=== Task details ===
Collect every line of the data below that contains the word "lower", matching case exactly.

Spatial relation data
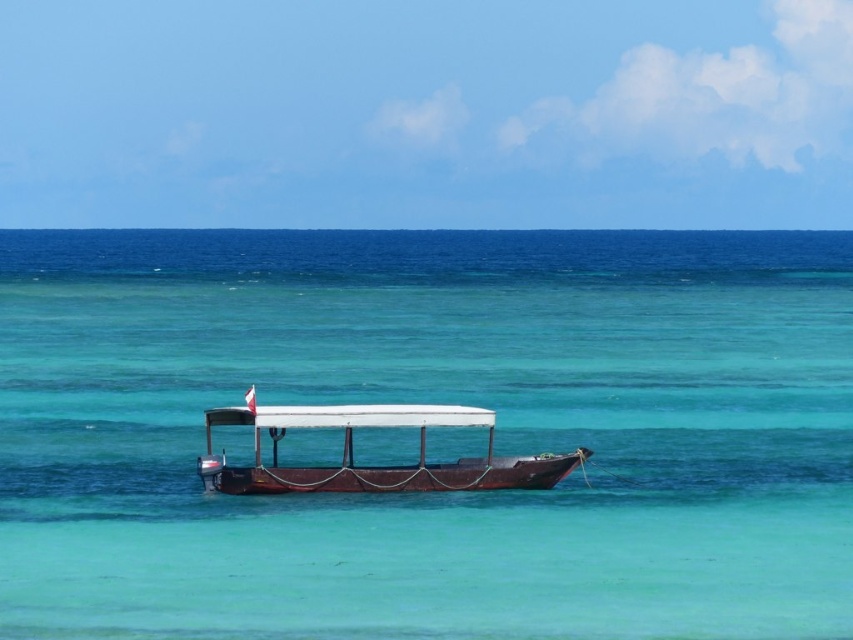
You are standing on the shore looking out at the seascape. Which object, the clear turquoise water at center or the wooden boat at center, is closer to you?

The clear turquoise water at center is closer to you than the wooden boat at center.

You are standing on the deck of the boat and want to reach both the point labeled point (724, 540) and the point labeled point (407, 481). Which point should you reach first to minimize the distance walked?

You should reach point (724, 540) first because it is closer to you than point (407, 481), so walking to it first requires less distance.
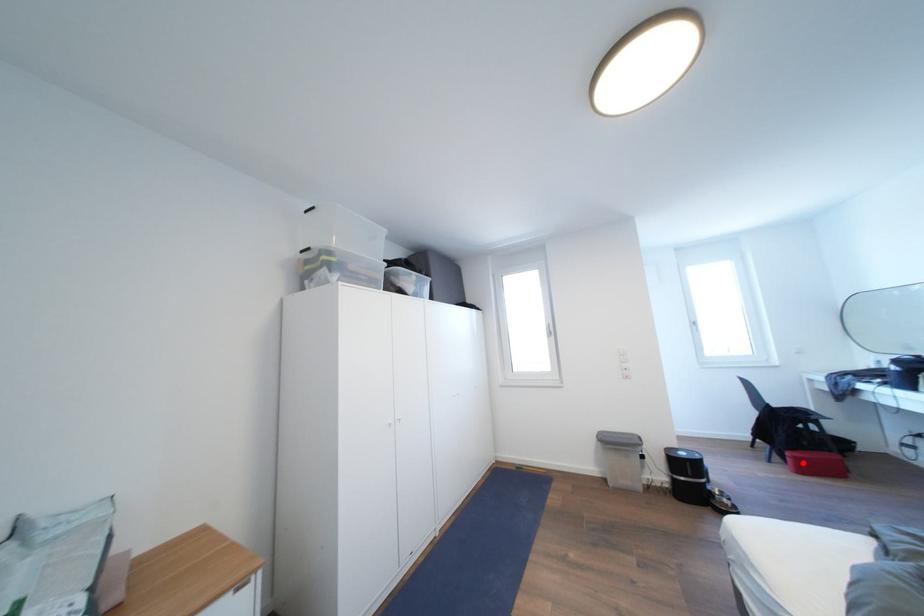
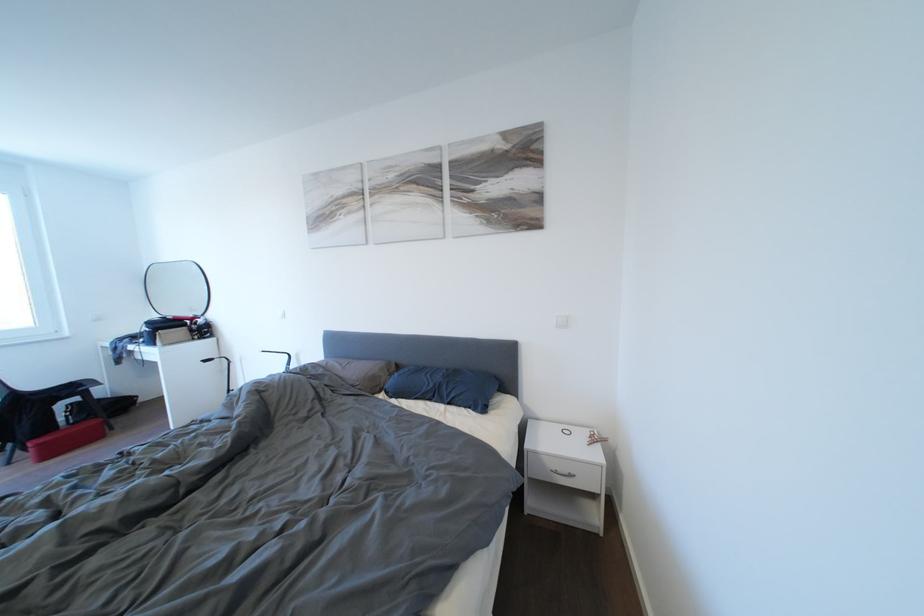
Question: I am providing you with two images of the same scene from different viewpoints. A red point is marked on the first image. Can you still see the location of the red point in image 2?

Choices:
 (A) Yes
 (B) No

Answer: (A)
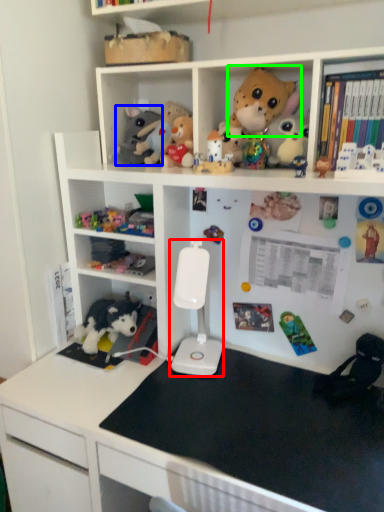
Question: Which object is positioned farthest from equipment (highlighted by a red box)? Select from toy (highlighted by a blue box) and toy (highlighted by a green box).

Choices:
 (A) toy
 (B) toy

Answer: (B)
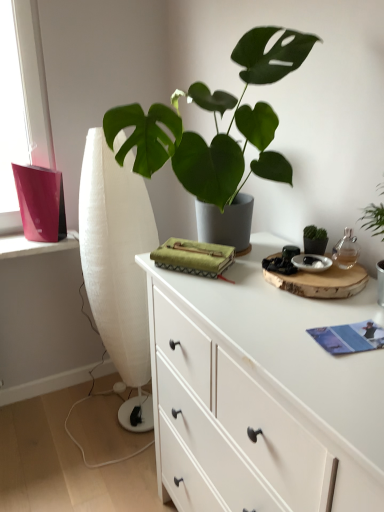
Question: Based on their positions, is white matte chest of drawers at center located to the left or right of white fabric curtain at left?

Choices:
 (A) right
 (B) left

Answer: (A)

Question: Considering their positions, is white matte chest of drawers at center located in front of or behind white fabric curtain at left?

Choices:
 (A) behind
 (B) front

Answer: (B)

Question: Which object is positioned farthest from the green matte plant at center?

Choices:
 (A) white fabric curtain at left
 (B) white matte chest of drawers at center
 (C) blue paper book at lower right

Answer: (A)

Question: Which object is positioned closest to the blue paper book at lower right?

Choices:
 (A) white matte chest of drawers at center
 (B) white fabric curtain at left
 (C) green matte plant at center

Answer: (A)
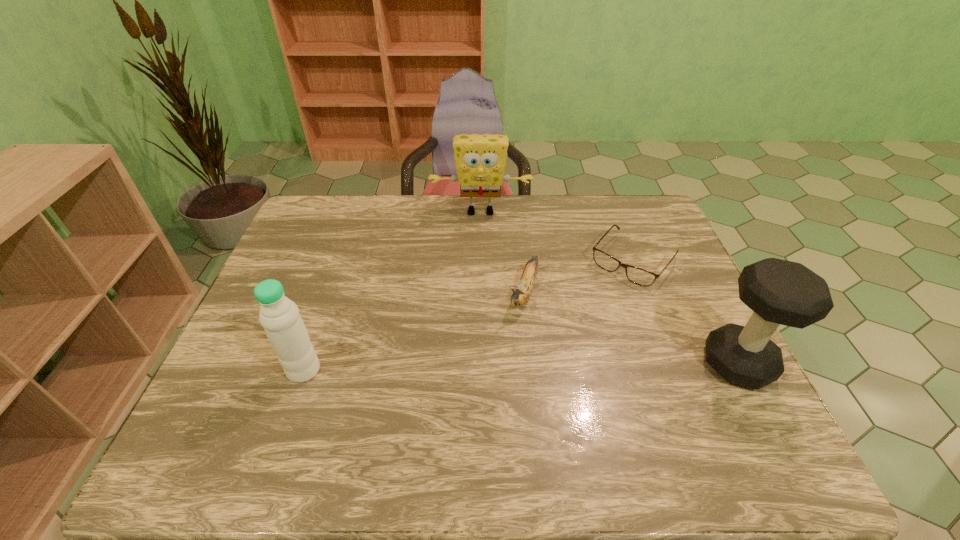
You are a GUI agent. You are given a task and a screenshot of the screen. Output one action in this format:
    pyautogui.click(x=<x>, y=<y>)
    Task: Click on the vacant space located 0.180m on the face of the farthest object
    
    Given the screenshot: What is the action you would take?
    pyautogui.click(x=480, y=257)

The height and width of the screenshot is (540, 960). What are the coordinates of `free space located on the face of the farthest object` in the screenshot? It's located at (480, 248).

The image size is (960, 540). What are the coordinates of `blank area located on the face of the farthest object` in the screenshot? It's located at (480, 255).

Where is `free space located 0.090m on the peel of the second shortest object`? free space located 0.090m on the peel of the second shortest object is located at coordinates (509, 342).

Image resolution: width=960 pixels, height=540 pixels. Identify the location of free space located 0.200m on the peel of the second shortest object. (493, 376).

Where is `free space located 0.280m on the peel of the second shortest object`? This screenshot has height=540, width=960. free space located 0.280m on the peel of the second shortest object is located at coordinates (482, 405).

Locate an element on the screen. spectacles at the far edge is located at coordinates (639, 276).

Locate an element on the screen. sponge at the far edge is located at coordinates (480, 160).

In order to click on object that is at the near edge in this screenshot , I will do `click(782, 292)`.

You are a GUI agent. You are given a task and a screenshot of the screen. Output one action in this format:
    pyautogui.click(x=<x>, y=<y>)
    Task: Click on the object located at the left edge
    
    Given the screenshot: What is the action you would take?
    pyautogui.click(x=279, y=316)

=== Answer to the task ===
 (C) blue paper book at lower right
Question: Which object is positioned closest to the blue paper book at lower right?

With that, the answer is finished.